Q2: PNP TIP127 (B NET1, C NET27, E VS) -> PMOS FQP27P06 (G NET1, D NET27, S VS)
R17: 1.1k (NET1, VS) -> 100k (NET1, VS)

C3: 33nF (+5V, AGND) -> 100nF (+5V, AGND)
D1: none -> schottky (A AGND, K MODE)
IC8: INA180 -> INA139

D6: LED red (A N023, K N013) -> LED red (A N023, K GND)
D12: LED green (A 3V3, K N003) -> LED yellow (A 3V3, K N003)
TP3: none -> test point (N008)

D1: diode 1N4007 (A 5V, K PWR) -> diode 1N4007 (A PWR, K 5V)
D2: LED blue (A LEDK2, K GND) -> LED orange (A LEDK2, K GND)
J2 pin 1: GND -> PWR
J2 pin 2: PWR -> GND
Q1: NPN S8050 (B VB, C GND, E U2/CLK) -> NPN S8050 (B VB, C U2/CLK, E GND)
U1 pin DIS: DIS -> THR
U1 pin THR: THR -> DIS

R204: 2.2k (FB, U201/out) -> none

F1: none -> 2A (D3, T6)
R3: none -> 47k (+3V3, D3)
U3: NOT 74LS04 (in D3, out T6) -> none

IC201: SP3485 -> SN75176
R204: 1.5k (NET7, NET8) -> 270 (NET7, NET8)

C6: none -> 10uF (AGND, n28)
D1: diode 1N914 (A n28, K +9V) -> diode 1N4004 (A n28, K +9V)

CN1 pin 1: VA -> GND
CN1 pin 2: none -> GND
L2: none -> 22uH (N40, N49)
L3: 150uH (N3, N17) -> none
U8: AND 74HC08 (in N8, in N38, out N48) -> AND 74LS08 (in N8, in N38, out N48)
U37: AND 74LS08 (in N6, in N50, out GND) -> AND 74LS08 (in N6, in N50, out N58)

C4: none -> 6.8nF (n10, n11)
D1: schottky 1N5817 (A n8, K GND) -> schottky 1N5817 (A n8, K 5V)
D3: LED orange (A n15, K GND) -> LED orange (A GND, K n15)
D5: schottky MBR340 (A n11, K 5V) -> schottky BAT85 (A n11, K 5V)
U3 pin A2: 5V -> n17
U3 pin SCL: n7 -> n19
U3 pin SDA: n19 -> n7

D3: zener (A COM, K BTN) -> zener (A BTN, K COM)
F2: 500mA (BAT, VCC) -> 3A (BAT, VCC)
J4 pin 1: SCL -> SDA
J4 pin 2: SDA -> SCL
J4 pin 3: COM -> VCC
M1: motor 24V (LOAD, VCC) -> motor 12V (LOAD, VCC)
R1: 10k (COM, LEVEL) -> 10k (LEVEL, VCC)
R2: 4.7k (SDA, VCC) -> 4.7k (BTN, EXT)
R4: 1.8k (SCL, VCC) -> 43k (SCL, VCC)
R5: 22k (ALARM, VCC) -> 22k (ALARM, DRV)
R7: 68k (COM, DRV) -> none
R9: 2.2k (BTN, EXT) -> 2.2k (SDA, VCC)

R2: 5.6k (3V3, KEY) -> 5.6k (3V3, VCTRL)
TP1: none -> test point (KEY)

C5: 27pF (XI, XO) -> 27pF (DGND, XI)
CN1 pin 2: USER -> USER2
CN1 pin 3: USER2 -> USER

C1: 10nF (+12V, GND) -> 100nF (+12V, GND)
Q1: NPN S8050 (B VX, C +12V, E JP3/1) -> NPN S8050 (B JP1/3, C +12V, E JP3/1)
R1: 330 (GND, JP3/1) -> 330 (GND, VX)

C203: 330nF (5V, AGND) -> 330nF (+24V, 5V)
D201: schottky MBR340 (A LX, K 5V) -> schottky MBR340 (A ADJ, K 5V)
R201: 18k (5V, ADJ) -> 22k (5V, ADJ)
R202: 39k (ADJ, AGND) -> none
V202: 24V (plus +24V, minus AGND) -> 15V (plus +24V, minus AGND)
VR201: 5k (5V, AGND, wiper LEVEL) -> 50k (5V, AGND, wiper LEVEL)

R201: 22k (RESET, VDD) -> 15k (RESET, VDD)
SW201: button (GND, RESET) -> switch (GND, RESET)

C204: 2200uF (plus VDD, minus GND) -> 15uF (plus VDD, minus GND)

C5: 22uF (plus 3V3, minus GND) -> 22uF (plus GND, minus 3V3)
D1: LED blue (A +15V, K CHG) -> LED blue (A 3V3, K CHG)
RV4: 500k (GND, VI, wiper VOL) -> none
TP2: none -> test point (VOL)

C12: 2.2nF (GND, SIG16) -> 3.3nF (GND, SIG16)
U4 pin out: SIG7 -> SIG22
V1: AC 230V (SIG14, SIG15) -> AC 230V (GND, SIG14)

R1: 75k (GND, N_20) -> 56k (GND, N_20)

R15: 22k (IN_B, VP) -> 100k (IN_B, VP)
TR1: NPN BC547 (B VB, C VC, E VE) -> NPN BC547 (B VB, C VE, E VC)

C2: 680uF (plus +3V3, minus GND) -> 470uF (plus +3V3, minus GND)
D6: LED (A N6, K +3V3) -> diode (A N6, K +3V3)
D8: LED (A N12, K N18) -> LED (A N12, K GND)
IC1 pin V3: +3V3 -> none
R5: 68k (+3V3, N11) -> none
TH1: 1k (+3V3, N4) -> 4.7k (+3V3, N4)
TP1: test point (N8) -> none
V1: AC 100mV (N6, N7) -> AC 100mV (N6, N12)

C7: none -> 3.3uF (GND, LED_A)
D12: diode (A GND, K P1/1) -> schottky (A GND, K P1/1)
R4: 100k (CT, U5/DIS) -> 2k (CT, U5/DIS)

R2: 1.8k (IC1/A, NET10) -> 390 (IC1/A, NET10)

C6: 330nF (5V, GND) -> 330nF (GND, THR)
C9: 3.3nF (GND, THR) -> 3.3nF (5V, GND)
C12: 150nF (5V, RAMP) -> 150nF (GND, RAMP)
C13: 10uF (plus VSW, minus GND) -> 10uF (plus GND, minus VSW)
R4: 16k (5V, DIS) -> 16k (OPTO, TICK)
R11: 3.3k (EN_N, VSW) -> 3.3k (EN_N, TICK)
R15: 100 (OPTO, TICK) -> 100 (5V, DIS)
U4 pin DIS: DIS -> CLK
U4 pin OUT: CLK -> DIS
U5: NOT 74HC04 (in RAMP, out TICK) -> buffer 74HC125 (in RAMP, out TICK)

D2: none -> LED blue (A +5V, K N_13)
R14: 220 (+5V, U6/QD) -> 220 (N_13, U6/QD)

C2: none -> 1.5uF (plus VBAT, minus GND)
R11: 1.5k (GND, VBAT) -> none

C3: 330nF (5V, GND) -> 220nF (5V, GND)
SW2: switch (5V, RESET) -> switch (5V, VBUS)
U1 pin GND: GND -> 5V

● ● ● ● ● ● ●

TASK: Every line that contains the string "switch" should be copied from the records.

PROBLEM SOLUTION:
SW201: button (GND, RESET) -> switch (GND, RESET)
SW2: switch (5V, RESET) -> switch (5V, VBUS)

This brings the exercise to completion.